**Problem to work on:**
All lines from the one with "red key: 3 -> 2" through the end of the records below are to be given again exactly, and nothing else.

Object state change records
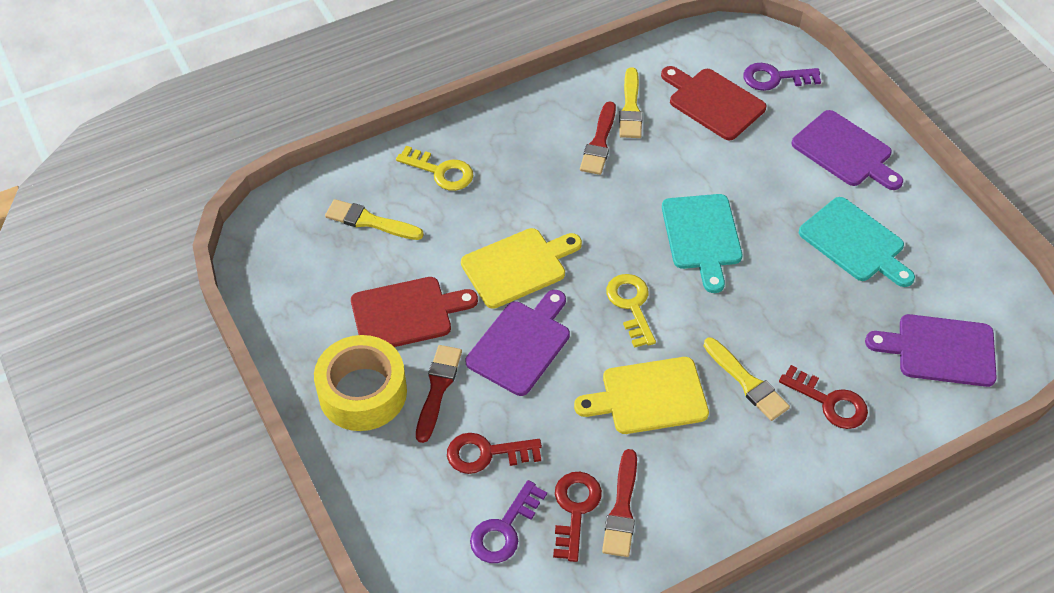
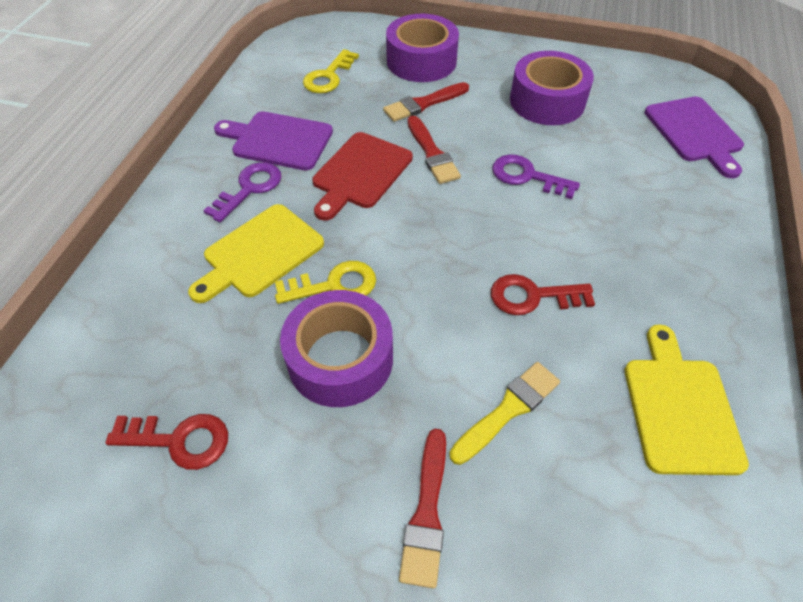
purple cutting board: 3 -> 2
purple tape: 0 -> 3
red cutting board: 2 -> 1
red key: 3 -> 2
turquoise cutting board: 2 -> 0
yellow brush: 3 -> 1
yellow tape: 1 -> 0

**Final answer:**
red key: 3 -> 2
turquoise cutting board: 2 -> 0
yellow brush: 3 -> 1
yellow tape: 1 -> 0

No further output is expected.